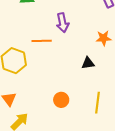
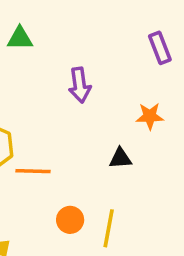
orange line: (42, 41) -> (33, 171), moved
yellow line: (97, 103) -> (109, 228), moved

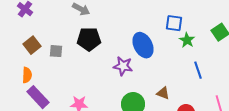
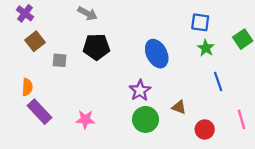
blue square: (174, 23) -> (200, 22), moved
brown square: (32, 45) -> (35, 41), moved
purple star: (123, 66) -> (140, 90), moved, turned 30

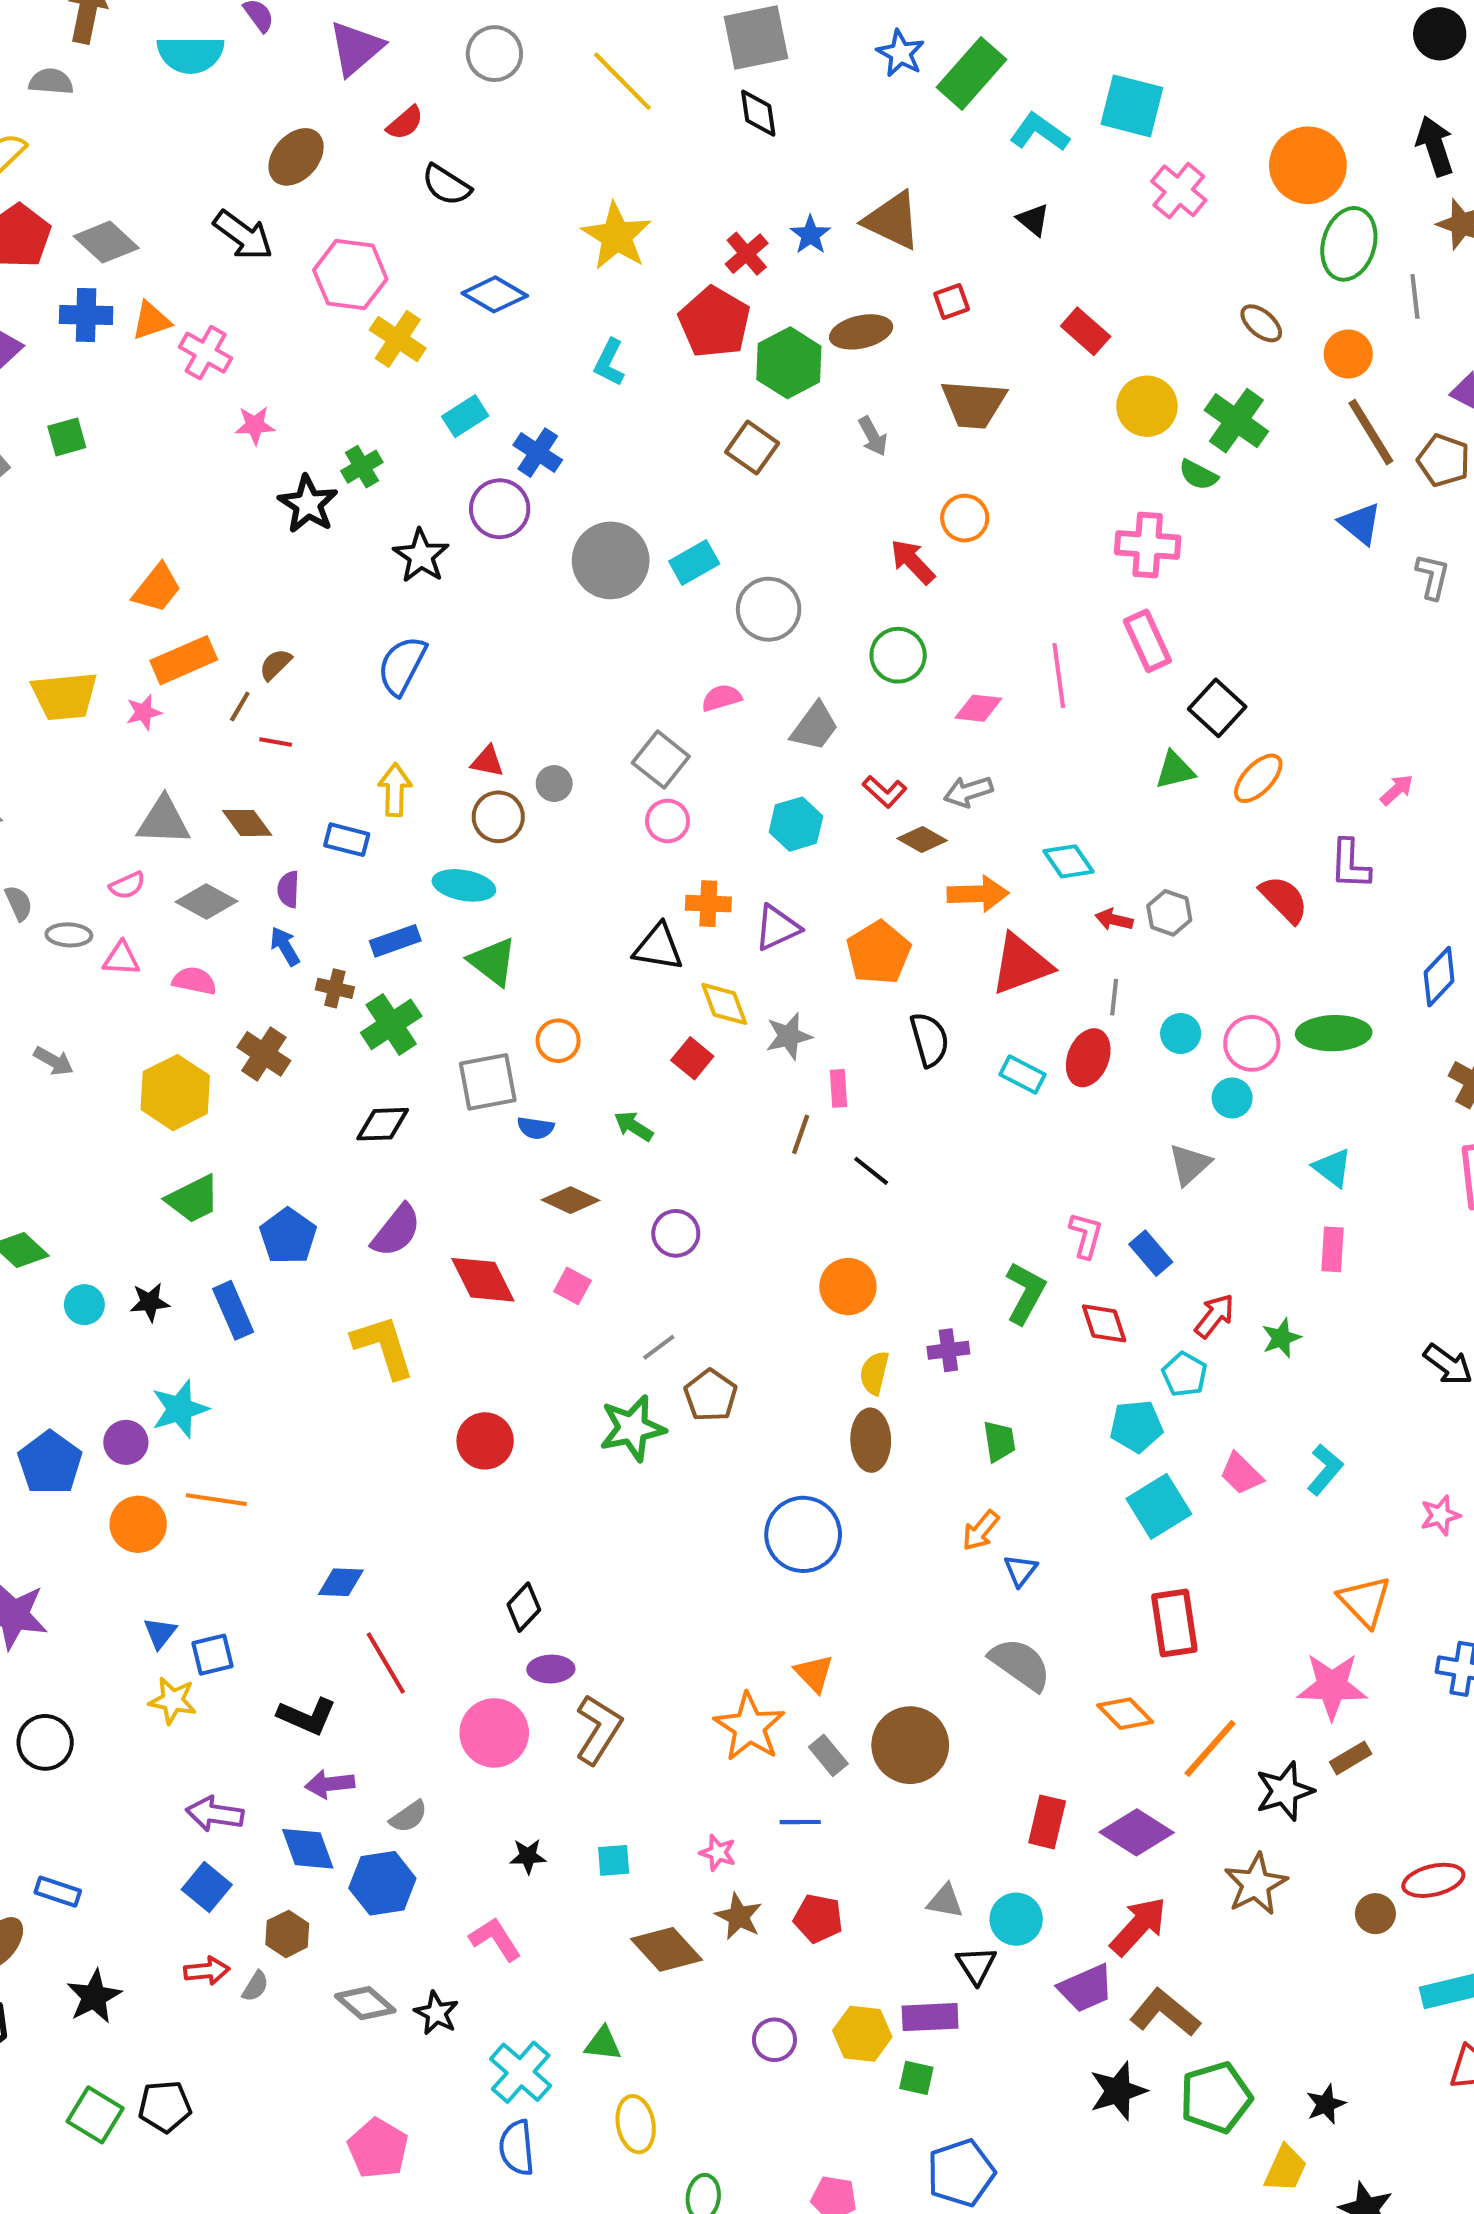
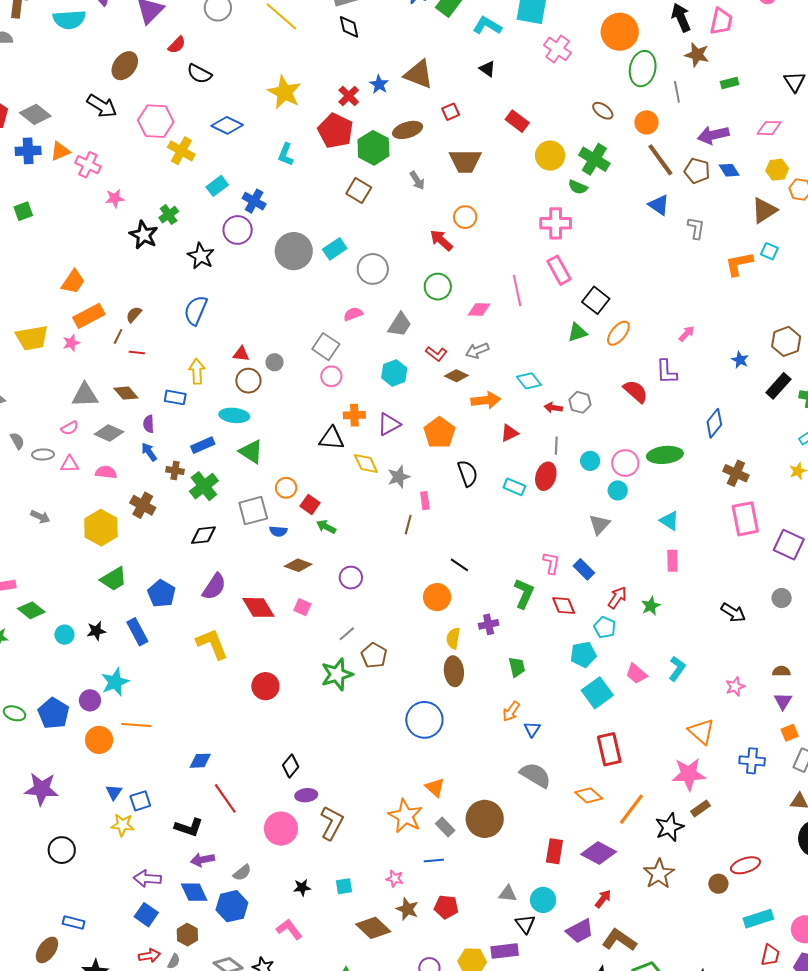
red triangle: (1021, 964) -> (510, 433), size x0.6
red square: (692, 1058) -> (310, 505), moved
black line: (871, 1171) -> (459, 565), moved
red arrow: (1138, 1926) -> (603, 899), size x0.6

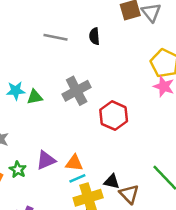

■ WORK TASK
Copy out the whole listing exactly. Skip its pictures.

■ ANSWER SECTION
orange line: (42, 41) -> (33, 171), moved
yellow line: (97, 103) -> (109, 228), moved

blue square: (174, 23) -> (200, 22), moved
brown square: (32, 45) -> (35, 41), moved
purple star: (123, 66) -> (140, 90), moved, turned 30

red triangle: (1021, 964) -> (510, 433), size x0.6
red square: (692, 1058) -> (310, 505), moved
black line: (871, 1171) -> (459, 565), moved
red arrow: (1138, 1926) -> (603, 899), size x0.6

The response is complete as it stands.